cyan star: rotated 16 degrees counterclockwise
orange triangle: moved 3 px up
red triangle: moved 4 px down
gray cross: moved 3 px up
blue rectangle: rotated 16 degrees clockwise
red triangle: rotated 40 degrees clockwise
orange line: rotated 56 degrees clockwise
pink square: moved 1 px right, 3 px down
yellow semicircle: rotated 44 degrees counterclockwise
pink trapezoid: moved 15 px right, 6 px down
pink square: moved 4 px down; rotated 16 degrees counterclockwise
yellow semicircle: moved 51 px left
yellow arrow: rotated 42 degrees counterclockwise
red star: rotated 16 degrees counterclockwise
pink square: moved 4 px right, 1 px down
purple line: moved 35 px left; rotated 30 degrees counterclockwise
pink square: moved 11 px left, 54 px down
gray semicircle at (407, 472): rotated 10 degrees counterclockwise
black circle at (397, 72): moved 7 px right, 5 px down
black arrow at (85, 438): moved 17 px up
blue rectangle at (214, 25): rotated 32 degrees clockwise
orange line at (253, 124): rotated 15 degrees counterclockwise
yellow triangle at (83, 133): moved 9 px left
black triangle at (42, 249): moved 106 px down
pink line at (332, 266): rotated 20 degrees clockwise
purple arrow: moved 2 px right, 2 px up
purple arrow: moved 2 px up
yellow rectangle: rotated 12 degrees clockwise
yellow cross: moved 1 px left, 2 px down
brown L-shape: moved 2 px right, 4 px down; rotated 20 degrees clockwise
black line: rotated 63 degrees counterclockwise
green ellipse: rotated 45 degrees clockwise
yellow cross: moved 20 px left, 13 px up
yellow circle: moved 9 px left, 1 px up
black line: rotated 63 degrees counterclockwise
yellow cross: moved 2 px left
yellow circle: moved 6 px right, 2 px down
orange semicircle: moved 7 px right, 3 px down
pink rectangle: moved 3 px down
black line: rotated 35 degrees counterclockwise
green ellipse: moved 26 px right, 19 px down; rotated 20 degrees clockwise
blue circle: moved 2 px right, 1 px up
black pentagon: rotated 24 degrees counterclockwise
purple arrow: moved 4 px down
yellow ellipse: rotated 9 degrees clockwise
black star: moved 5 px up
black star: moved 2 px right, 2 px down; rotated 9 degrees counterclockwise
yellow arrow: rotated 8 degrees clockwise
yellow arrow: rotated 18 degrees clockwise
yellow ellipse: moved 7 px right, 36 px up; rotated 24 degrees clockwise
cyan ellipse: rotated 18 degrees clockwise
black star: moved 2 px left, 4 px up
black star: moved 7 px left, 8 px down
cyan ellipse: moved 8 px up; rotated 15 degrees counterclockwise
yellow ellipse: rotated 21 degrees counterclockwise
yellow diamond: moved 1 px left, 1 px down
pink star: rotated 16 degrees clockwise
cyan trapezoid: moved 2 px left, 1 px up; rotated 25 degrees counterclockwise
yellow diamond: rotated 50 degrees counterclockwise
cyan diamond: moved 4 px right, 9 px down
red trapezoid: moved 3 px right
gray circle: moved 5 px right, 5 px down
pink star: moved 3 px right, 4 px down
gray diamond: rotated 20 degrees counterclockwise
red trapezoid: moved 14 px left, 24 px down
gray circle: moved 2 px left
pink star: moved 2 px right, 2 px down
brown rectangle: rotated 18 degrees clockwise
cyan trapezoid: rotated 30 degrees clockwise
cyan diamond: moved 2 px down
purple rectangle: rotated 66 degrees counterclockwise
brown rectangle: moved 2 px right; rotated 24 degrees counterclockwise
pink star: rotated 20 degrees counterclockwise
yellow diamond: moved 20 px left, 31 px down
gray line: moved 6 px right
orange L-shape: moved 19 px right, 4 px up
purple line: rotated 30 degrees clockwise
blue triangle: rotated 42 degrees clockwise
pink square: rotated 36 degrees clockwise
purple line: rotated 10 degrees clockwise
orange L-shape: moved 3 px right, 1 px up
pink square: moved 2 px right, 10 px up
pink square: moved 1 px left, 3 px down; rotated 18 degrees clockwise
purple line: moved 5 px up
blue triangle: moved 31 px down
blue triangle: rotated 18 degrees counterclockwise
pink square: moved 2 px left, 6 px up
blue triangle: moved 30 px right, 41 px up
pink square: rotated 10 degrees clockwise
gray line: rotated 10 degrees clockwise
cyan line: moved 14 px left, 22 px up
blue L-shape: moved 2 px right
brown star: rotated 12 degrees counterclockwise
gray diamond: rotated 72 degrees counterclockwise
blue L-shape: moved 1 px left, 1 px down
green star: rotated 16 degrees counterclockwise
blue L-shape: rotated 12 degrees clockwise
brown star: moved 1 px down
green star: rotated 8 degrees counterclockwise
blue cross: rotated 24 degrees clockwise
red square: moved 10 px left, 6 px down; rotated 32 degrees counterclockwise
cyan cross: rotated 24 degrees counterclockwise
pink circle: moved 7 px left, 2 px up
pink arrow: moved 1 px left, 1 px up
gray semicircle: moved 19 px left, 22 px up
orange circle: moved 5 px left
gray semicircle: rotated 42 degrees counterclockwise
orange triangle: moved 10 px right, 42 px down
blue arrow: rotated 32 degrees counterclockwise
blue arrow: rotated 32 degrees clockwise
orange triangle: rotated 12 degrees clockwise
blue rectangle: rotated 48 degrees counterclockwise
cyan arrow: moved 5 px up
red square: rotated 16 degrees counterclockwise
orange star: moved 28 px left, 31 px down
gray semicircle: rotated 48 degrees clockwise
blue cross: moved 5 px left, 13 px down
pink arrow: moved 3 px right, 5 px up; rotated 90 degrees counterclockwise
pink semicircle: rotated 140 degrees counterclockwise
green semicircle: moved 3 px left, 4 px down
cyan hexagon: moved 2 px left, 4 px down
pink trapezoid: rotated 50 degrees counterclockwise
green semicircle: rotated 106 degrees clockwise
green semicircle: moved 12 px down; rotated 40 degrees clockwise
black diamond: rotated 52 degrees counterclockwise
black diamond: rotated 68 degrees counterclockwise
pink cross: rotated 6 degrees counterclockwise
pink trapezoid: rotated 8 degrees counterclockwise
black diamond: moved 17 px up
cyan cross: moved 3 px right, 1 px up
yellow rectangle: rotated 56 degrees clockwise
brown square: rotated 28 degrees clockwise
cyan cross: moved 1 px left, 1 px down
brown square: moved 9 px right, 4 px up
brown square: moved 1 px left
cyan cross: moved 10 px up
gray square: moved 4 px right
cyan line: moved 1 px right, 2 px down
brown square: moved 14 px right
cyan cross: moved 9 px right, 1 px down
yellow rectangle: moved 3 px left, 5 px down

# [Task goal]
Reproduce the items word for word, from the first line of the items up to and including the line containing "yellow ellipse: moved".

# [Task response]
cyan star: rotated 16 degrees counterclockwise
orange triangle: moved 3 px up
red triangle: moved 4 px down
gray cross: moved 3 px up
blue rectangle: rotated 16 degrees clockwise
red triangle: rotated 40 degrees clockwise
orange line: rotated 56 degrees clockwise
pink square: moved 1 px right, 3 px down
yellow semicircle: rotated 44 degrees counterclockwise
pink trapezoid: moved 15 px right, 6 px down
pink square: moved 4 px down; rotated 16 degrees counterclockwise
yellow semicircle: moved 51 px left
yellow arrow: rotated 42 degrees counterclockwise
red star: rotated 16 degrees counterclockwise
pink square: moved 4 px right, 1 px down
purple line: moved 35 px left; rotated 30 degrees counterclockwise
pink square: moved 11 px left, 54 px down
gray semicircle at (407, 472): rotated 10 degrees counterclockwise
black circle at (397, 72): moved 7 px right, 5 px down
black arrow at (85, 438): moved 17 px up
blue rectangle at (214, 25): rotated 32 degrees clockwise
orange line at (253, 124): rotated 15 degrees counterclockwise
yellow triangle at (83, 133): moved 9 px left
black triangle at (42, 249): moved 106 px down
pink line at (332, 266): rotated 20 degrees clockwise
purple arrow: moved 2 px right, 2 px up
purple arrow: moved 2 px up
yellow rectangle: rotated 12 degrees clockwise
yellow cross: moved 1 px left, 2 px down
brown L-shape: moved 2 px right, 4 px down; rotated 20 degrees clockwise
black line: rotated 63 degrees counterclockwise
green ellipse: rotated 45 degrees clockwise
yellow cross: moved 20 px left, 13 px up
yellow circle: moved 9 px left, 1 px up
black line: rotated 63 degrees counterclockwise
yellow cross: moved 2 px left
yellow circle: moved 6 px right, 2 px down
orange semicircle: moved 7 px right, 3 px down
pink rectangle: moved 3 px down
black line: rotated 35 degrees counterclockwise
green ellipse: moved 26 px right, 19 px down; rotated 20 degrees clockwise
blue circle: moved 2 px right, 1 px up
black pentagon: rotated 24 degrees counterclockwise
purple arrow: moved 4 px down
yellow ellipse: rotated 9 degrees clockwise
black star: moved 5 px up
black star: moved 2 px right, 2 px down; rotated 9 degrees counterclockwise
yellow arrow: rotated 8 degrees clockwise
yellow arrow: rotated 18 degrees clockwise
yellow ellipse: moved 7 px right, 36 px up; rotated 24 degrees clockwise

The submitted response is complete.